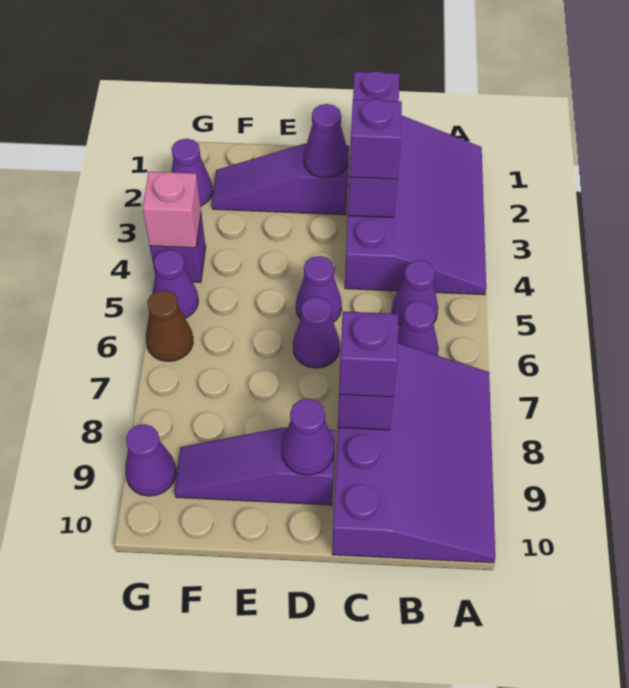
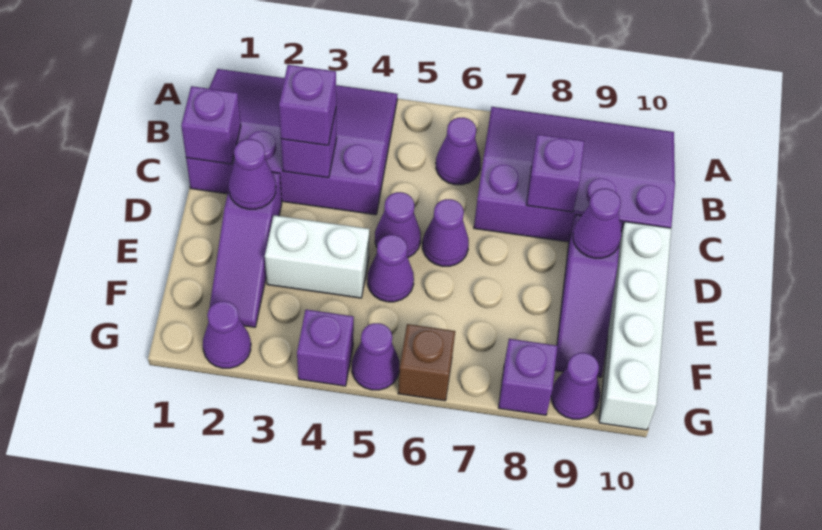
purple cone B5 level 1 -> purple cone E5 level 1
purple brick C8 level 3 -> purple brick G8 level 1
none -> white brick D10:G10 level 1
none -> white brick E3:E4 level 1
pink brick G4 level 2 -> none
brown cone G6 level 1 -> brown brick G6 level 1

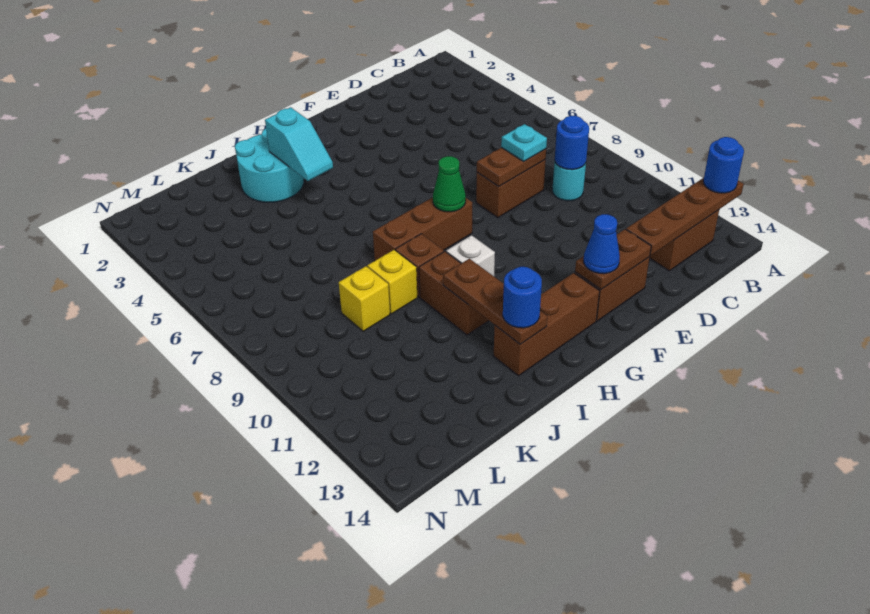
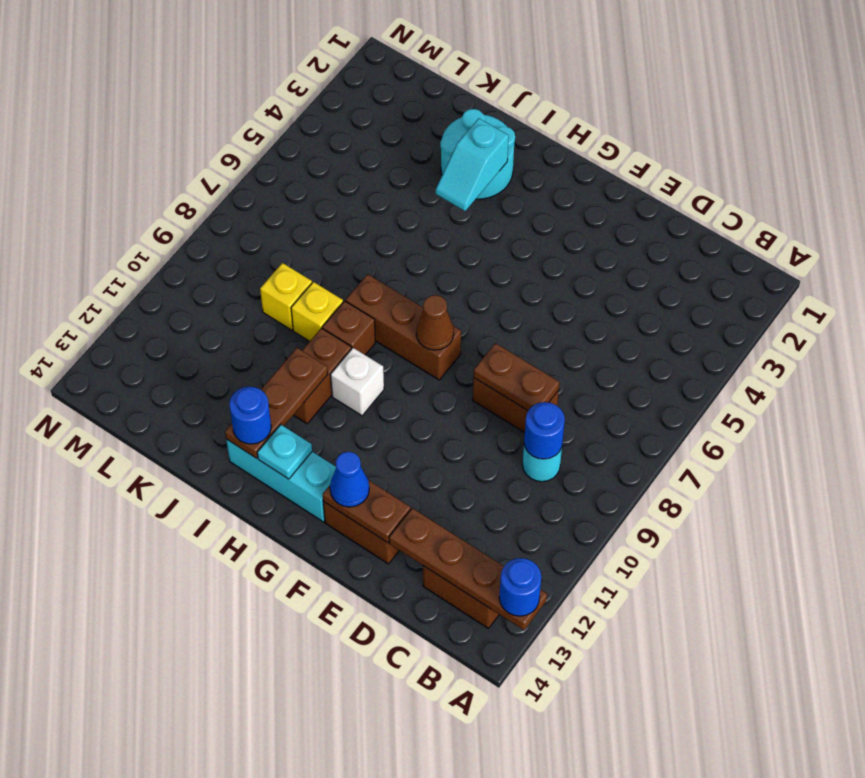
cyan plate D8 level 3 -> cyan plate H13 level 2
green cone G8 level 2 -> brown cone G8 level 2
brown brick G13:I13 level 1 -> cyan brick G13:I13 level 1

§ §

▶ Exercise brief: Among the entries above, find every line holding "cone" and copy it.

▶ Response to this exercise:
purple cone B5 level 1 -> purple cone E5 level 1
brown cone G6 level 1 -> brown brick G6 level 1
green cone G8 level 2 -> brown cone G8 level 2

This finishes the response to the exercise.